◆ **Exercise prompt**
Format the records starting at the line containing "65 (244, 190)" and ending at the line containing "Find where the" as a numbered list, omitting blank lines and picture placeholders.

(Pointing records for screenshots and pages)

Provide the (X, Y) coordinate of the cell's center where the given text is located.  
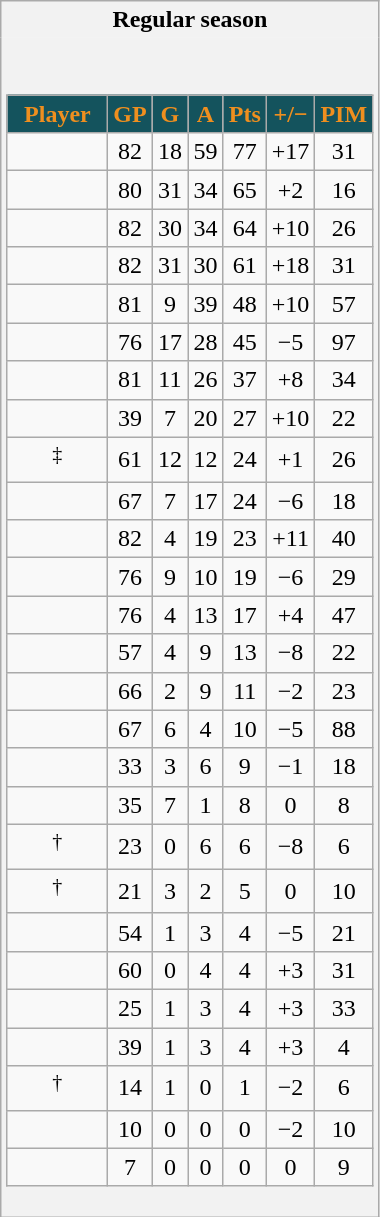
65 (244, 190)
40 (344, 539)
G (170, 114)
+1 (290, 460)
+11 (290, 539)
Player (58, 114)
37 (244, 380)
+2 (290, 190)
16 (344, 190)
+8 (290, 380)
‡ (58, 460)
−1 (290, 767)
5 (244, 892)
+/− (290, 114)
48 (244, 304)
47 (344, 615)
45 (244, 342)
80 (130, 190)
20 (206, 418)
PIM (344, 114)
25 (130, 1009)
59 (206, 152)
60 (130, 970)
Pts (244, 114)
97 (344, 342)
35 (130, 805)
A (206, 114)
14 (130, 1088)
27 (244, 418)
64 (244, 228)
28 (206, 342)
29 (344, 577)
+18 (290, 266)
88 (344, 729)
Regular season (190, 20)
77 (244, 152)
+17 (290, 152)
54 (130, 932)
66 (130, 691)
GP (130, 114)
+4 (290, 615)
Provide the (X, Y) coordinate of the cell's center where the given text is located.  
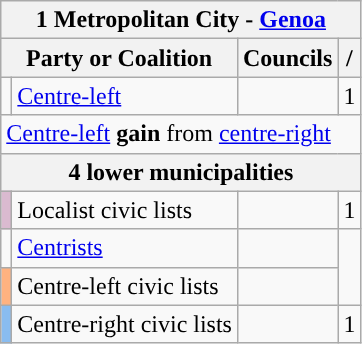
Centre-left civic lists (125, 286)
Centre-right civic lists (125, 324)
Centrists (125, 248)
1 Metropolitan City - Genoa (181, 20)
Centre-left gain from centre-right (181, 134)
Centre-left (125, 96)
Party or Coalition (120, 58)
Councils (287, 58)
4 lower municipalities (181, 172)
/ (350, 58)
Localist civic lists (125, 210)
Search for the cell housing the specified text and yield its (X, Y) center coordinate. 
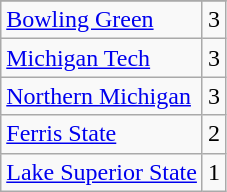
2 (214, 134)
Northern Michigan (102, 96)
1 (214, 172)
Lake Superior State (102, 172)
Michigan Tech (102, 58)
Ferris State (102, 134)
Bowling Green (102, 20)
Find where the given text appears and provide that cell's center as (x, y) coordinate. 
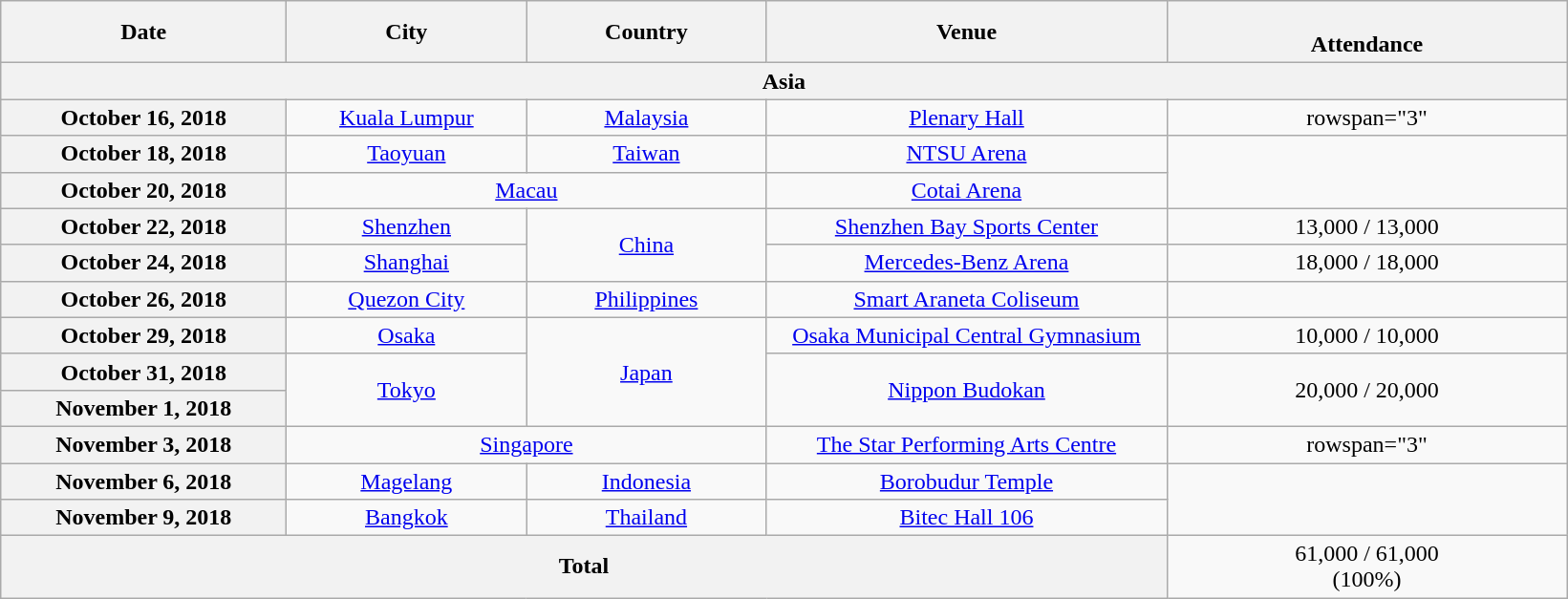
China (646, 245)
18,000 / 18,000 (1366, 263)
61,000 / 61,000(100%) (1366, 568)
Total (584, 568)
Shanghai (407, 263)
Japan (646, 372)
Bitec Hall 106 (967, 518)
City (407, 32)
Date (143, 32)
Bangkok (407, 518)
Quezon City (407, 299)
Mercedes-Benz Arena (967, 263)
Country (646, 32)
November 9, 2018 (143, 518)
Cotai Arena (967, 190)
Taiwan (646, 154)
October 18, 2018 (143, 154)
The Star Performing Arts Centre (967, 444)
October 16, 2018 (143, 118)
November 6, 2018 (143, 481)
November 1, 2018 (143, 408)
Shenzhen (407, 226)
20,000 / 20,000 (1366, 390)
Indonesia (646, 481)
Venue (967, 32)
Shenzhen Bay Sports Center (967, 226)
Asia (784, 81)
Tokyo (407, 390)
Osaka Municipal Central Gymnasium (967, 335)
13,000 / 13,000 (1366, 226)
NTSU Arena (967, 154)
Philippines (646, 299)
November 3, 2018 (143, 444)
October 24, 2018 (143, 263)
Singapore (526, 444)
Taoyuan (407, 154)
Osaka (407, 335)
Nippon Budokan (967, 390)
October 31, 2018 (143, 372)
Kuala Lumpur (407, 118)
10,000 / 10,000 (1366, 335)
October 20, 2018 (143, 190)
October 22, 2018 (143, 226)
Thailand (646, 518)
Macau (526, 190)
October 29, 2018 (143, 335)
Borobudur Temple (967, 481)
Magelang (407, 481)
October 26, 2018 (143, 299)
Smart Araneta Coliseum (967, 299)
Attendance (1366, 32)
Malaysia (646, 118)
Plenary Hall (967, 118)
For the text-containing cell, return its midpoint in (x, y) coordinate format. 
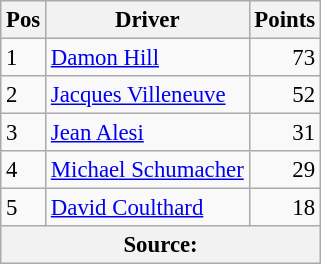
Jean Alesi (148, 133)
Points (284, 20)
2 (24, 95)
Pos (24, 20)
3 (24, 133)
Source: (161, 245)
1 (24, 58)
29 (284, 170)
Michael Schumacher (148, 170)
4 (24, 170)
Jacques Villeneuve (148, 95)
Driver (148, 20)
31 (284, 133)
52 (284, 95)
David Coulthard (148, 208)
5 (24, 208)
18 (284, 208)
Damon Hill (148, 58)
73 (284, 58)
Return (x, y) of the center of cell containing provided text 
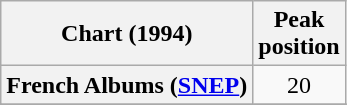
French Albums (SNEP) (127, 85)
20 (299, 85)
Peakposition (299, 34)
Chart (1994) (127, 34)
Return the [x, y] coordinate for the center point of the cell that contains the specified text.  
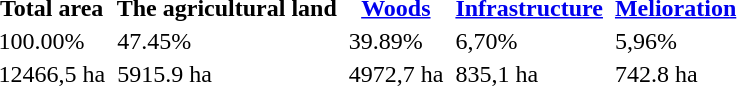
6,70% [526, 41]
39.89% [393, 41]
47.45% [224, 41]
5,96% [672, 41]
Provide the (x, y) coordinate of the cell's center where the given text is located.  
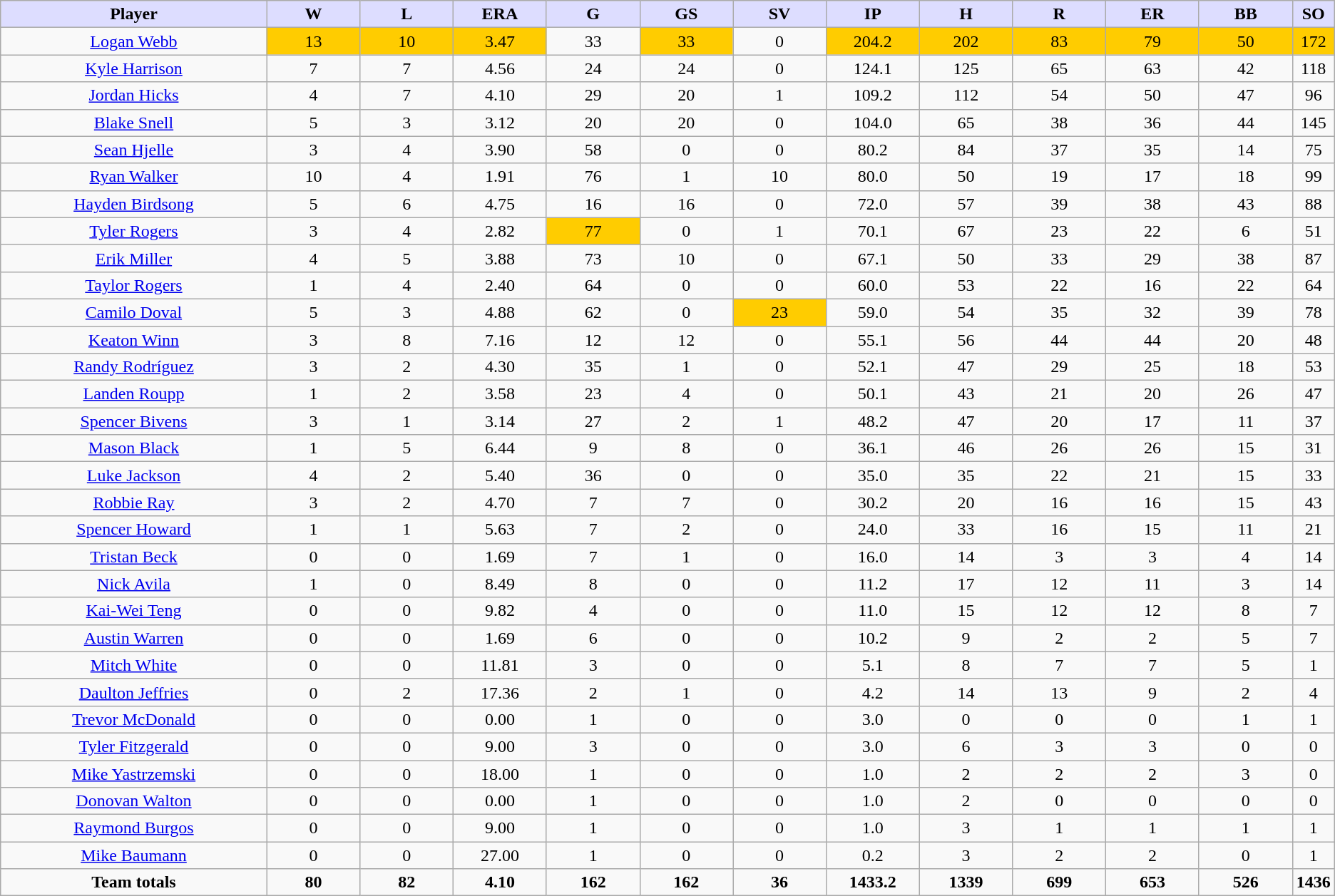
Robbie Ray (134, 503)
3.58 (501, 394)
653 (1152, 883)
3.14 (501, 421)
3.12 (501, 123)
67.1 (873, 258)
1.91 (501, 177)
82 (406, 883)
204.2 (873, 41)
104.0 (873, 123)
4.70 (501, 503)
IP (873, 14)
4.88 (501, 312)
5.63 (501, 530)
Erik Miller (134, 258)
Kai-Wei Teng (134, 611)
80.2 (873, 150)
Spencer Howard (134, 530)
SO (1314, 14)
2.82 (501, 231)
46 (966, 449)
W (314, 14)
84 (966, 150)
9.82 (501, 611)
145 (1314, 123)
10.2 (873, 638)
16.0 (873, 557)
L (406, 14)
35.0 (873, 476)
48.2 (873, 421)
7.16 (501, 340)
70.1 (873, 231)
202 (966, 41)
Luke Jackson (134, 476)
11.81 (501, 665)
ERA (501, 14)
Mitch White (134, 665)
Hayden Birdsong (134, 204)
GS (686, 14)
SV (780, 14)
Player (134, 14)
80.0 (873, 177)
Sean Hjelle (134, 150)
24.0 (873, 530)
25 (1152, 367)
Tyler Fitzgerald (134, 747)
Spencer Bivens (134, 421)
ER (1152, 14)
2.40 (501, 285)
Mike Baumann (134, 856)
Donovan Walton (134, 802)
78 (1314, 312)
0.2 (873, 856)
11.0 (873, 611)
58 (593, 150)
77 (593, 231)
5.40 (501, 476)
42 (1245, 68)
4.75 (501, 204)
R (1060, 14)
56 (966, 340)
699 (1060, 883)
60.0 (873, 285)
99 (1314, 177)
124.1 (873, 68)
83 (1060, 41)
Nick Avila (134, 584)
BB (1245, 14)
1436 (1314, 883)
18.00 (501, 774)
3.90 (501, 150)
Tyler Rogers (134, 231)
17.36 (501, 692)
36.1 (873, 449)
Trevor McDonald (134, 720)
76 (593, 177)
8.49 (501, 584)
4.30 (501, 367)
75 (1314, 150)
Kyle Harrison (134, 68)
27.00 (501, 856)
57 (966, 204)
4.56 (501, 68)
Daulton Jeffries (134, 692)
62 (593, 312)
Keaton Winn (134, 340)
125 (966, 68)
Austin Warren (134, 638)
5.1 (873, 665)
4.2 (873, 692)
1339 (966, 883)
Logan Webb (134, 41)
27 (593, 421)
80 (314, 883)
11.2 (873, 584)
Taylor Rogers (134, 285)
H (966, 14)
67 (966, 231)
31 (1314, 449)
G (593, 14)
32 (1152, 312)
73 (593, 258)
1433.2 (873, 883)
Team totals (134, 883)
79 (1152, 41)
Jordan Hicks (134, 96)
52.1 (873, 367)
6.44 (501, 449)
51 (1314, 231)
Mason Black (134, 449)
Raymond Burgos (134, 829)
59.0 (873, 312)
96 (1314, 96)
109.2 (873, 96)
118 (1314, 68)
Mike Yastrzemski (134, 774)
55.1 (873, 340)
Randy Rodríguez (134, 367)
172 (1314, 41)
Camilo Doval (134, 312)
50.1 (873, 394)
63 (1152, 68)
Blake Snell (134, 123)
Tristan Beck (134, 557)
87 (1314, 258)
88 (1314, 204)
Ryan Walker (134, 177)
112 (966, 96)
72.0 (873, 204)
526 (1245, 883)
19 (1060, 177)
Landen Roupp (134, 394)
48 (1314, 340)
3.47 (501, 41)
3.88 (501, 258)
30.2 (873, 503)
From the cell containing the given text, extract its center point as [X, Y] coordinate. 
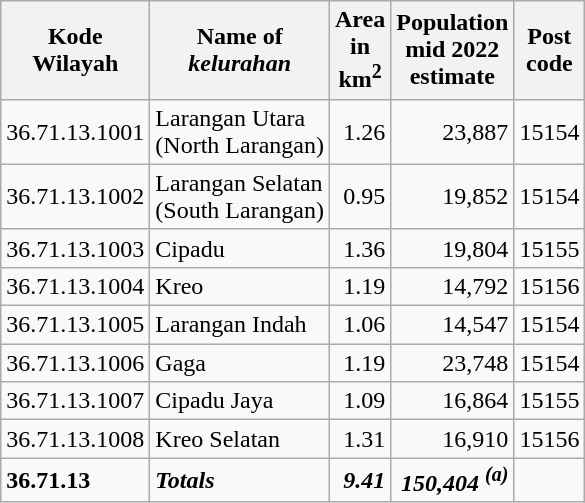
16,864 [452, 401]
36.71.13.1007 [76, 401]
1.06 [360, 325]
36.71.13.1006 [76, 363]
Larangan Selatan (South Larangan) [240, 196]
36.71.13.1002 [76, 196]
23,887 [452, 132]
36.71.13.1003 [76, 248]
23,748 [452, 363]
Cipadu [240, 248]
Populationmid 2022estimate [452, 50]
1.31 [360, 439]
9.41 [360, 480]
16,910 [452, 439]
1.36 [360, 248]
36.71.13.1001 [76, 132]
14,792 [452, 286]
Cipadu Jaya [240, 401]
Totals [240, 480]
Gaga [240, 363]
Larangan Utara (North Larangan) [240, 132]
Kode Wilayah [76, 50]
1.26 [360, 132]
Postcode [550, 50]
1.09 [360, 401]
36.71.13.1004 [76, 286]
0.95 [360, 196]
19,852 [452, 196]
Area in km2 [360, 50]
Kreo [240, 286]
Larangan Indah [240, 325]
36.71.13 [76, 480]
Kreo Selatan [240, 439]
19,804 [452, 248]
36.71.13.1008 [76, 439]
14,547 [452, 325]
Name of kelurahan [240, 50]
150,404 (a) [452, 480]
36.71.13.1005 [76, 325]
Locate the cell with the specified text and output its (x, y) center coordinate. 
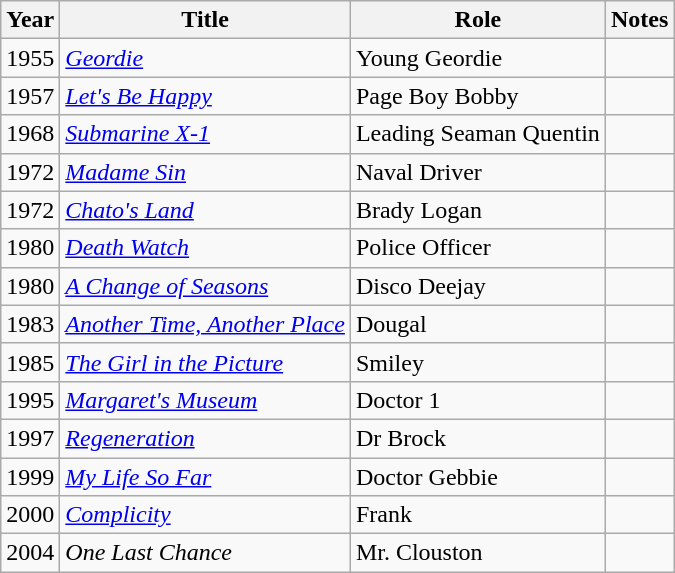
Notes (639, 20)
Brady Logan (478, 210)
Margaret's Museum (206, 400)
Regeneration (206, 438)
Naval Driver (478, 172)
Smiley (478, 362)
1999 (30, 477)
Submarine X-1 (206, 134)
Death Watch (206, 248)
1997 (30, 438)
Year (30, 20)
Title (206, 20)
Geordie (206, 58)
1968 (30, 134)
Police Officer (478, 248)
Doctor Gebbie (478, 477)
Role (478, 20)
Page Boy Bobby (478, 96)
Chato's Land (206, 210)
My Life So Far (206, 477)
Dr Brock (478, 438)
Disco Deejay (478, 286)
2004 (30, 553)
Frank (478, 515)
Let's Be Happy (206, 96)
Dougal (478, 324)
1995 (30, 400)
A Change of Seasons (206, 286)
1955 (30, 58)
Madame Sin (206, 172)
Mr. Clouston (478, 553)
Young Geordie (478, 58)
Doctor 1 (478, 400)
Leading Seaman Quentin (478, 134)
Complicity (206, 515)
1985 (30, 362)
1983 (30, 324)
The Girl in the Picture (206, 362)
1957 (30, 96)
2000 (30, 515)
Another Time, Another Place (206, 324)
One Last Chance (206, 553)
Return the [X, Y] coordinate for the center point of the cell that contains the specified text.  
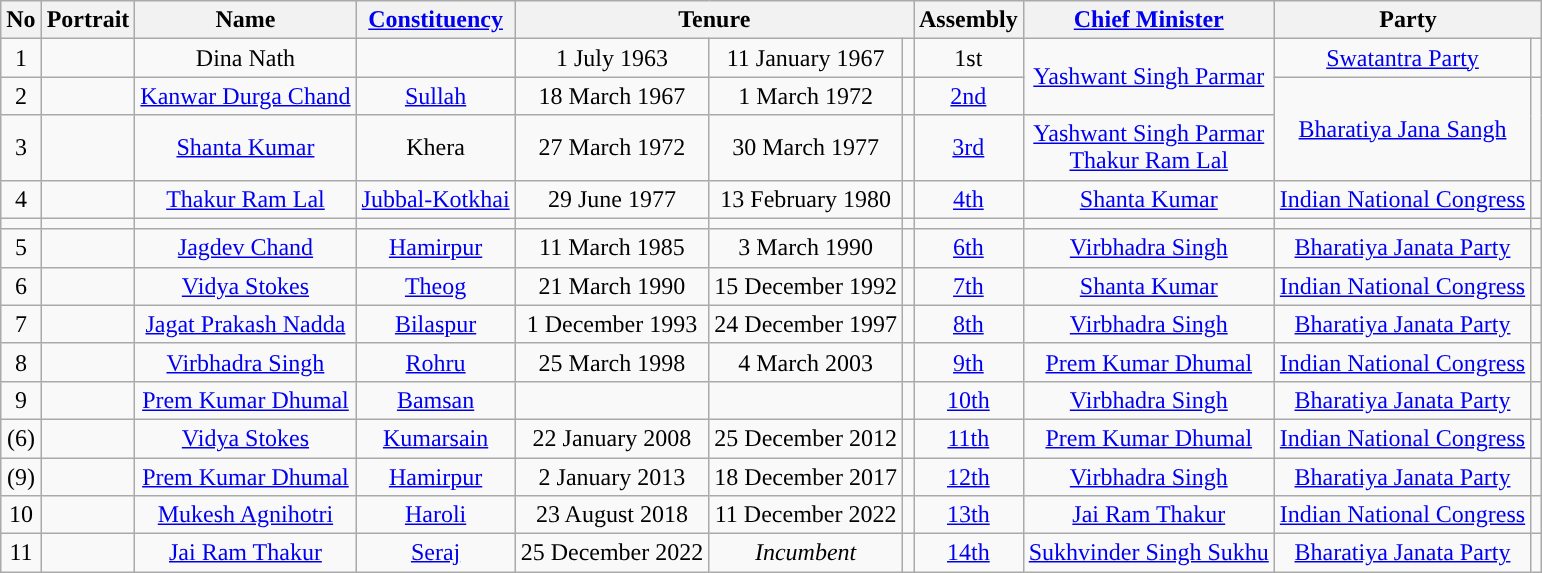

◆ **Complete response**
1. 65 (244, 190)
2. 40 (344, 539)
3. G (170, 114)
4. +1 (290, 460)
5. +11 (290, 539)
6. Player (58, 114)
7. 37 (244, 380)
8. +2 (290, 190)
9. 16 (344, 190)
10. +8 (290, 380)
11. ‡ (58, 460)
12. −1 (290, 767)
13. 5 (244, 892)
14. +/− (290, 114)
15. 48 (244, 304)
16. 47 (344, 615)
17. 45 (244, 342)
18. 80 (130, 190)
19. 20 (206, 418)
20. PIM (344, 114)
21. 25 (130, 1009)
22. 59 (206, 152)
23. 60 (130, 970)
24. Pts (244, 114)
25. 97 (344, 342)
26. 35 (130, 805)
27. A (206, 114)
28. 14 (130, 1088)
29. 27 (244, 418)
30. 64 (244, 228)
31. 28 (206, 342)
32. 29 (344, 577)
33. +18 (290, 266)
34. 88 (344, 729)
35. Regular season (190, 20)
36. 77 (244, 152)
37. +17 (290, 152)
38. 54 (130, 932)
39. 66 (130, 691)
40. GP (130, 114)
41. +4 (290, 615)
42. Provide the (X, Y) coordinate of the cell's center where the given text is located.  
43. Centre-left civic lists (125, 286)
44. Centre-right civic lists (125, 324)
45. Centrists (125, 248)
46. 1 Metropolitan City - Genoa (181, 20)
47. Centre-left gain from centre-right (181, 134)
48. Centre-left (125, 96)
49. Party or Coalition (120, 58)
50. Councils (287, 58)
51. 4 lower municipalities (181, 172)
52. / (350, 58)
53. Localist civic lists (125, 210)
54. Search for the cell housing the specified text and yield its (X, Y) center coordinate. 
55. 2 (214, 134)
56. Northern Michigan (102, 96)
57. 1 (214, 172)
58. Lake Superior State (102, 172)
59. Michigan Tech (102, 58)
60. Ferris State (102, 134)
61. Bowling Green (102, 20)
62. Find where the given text appears and provide that cell's center as (x, y) coordinate. 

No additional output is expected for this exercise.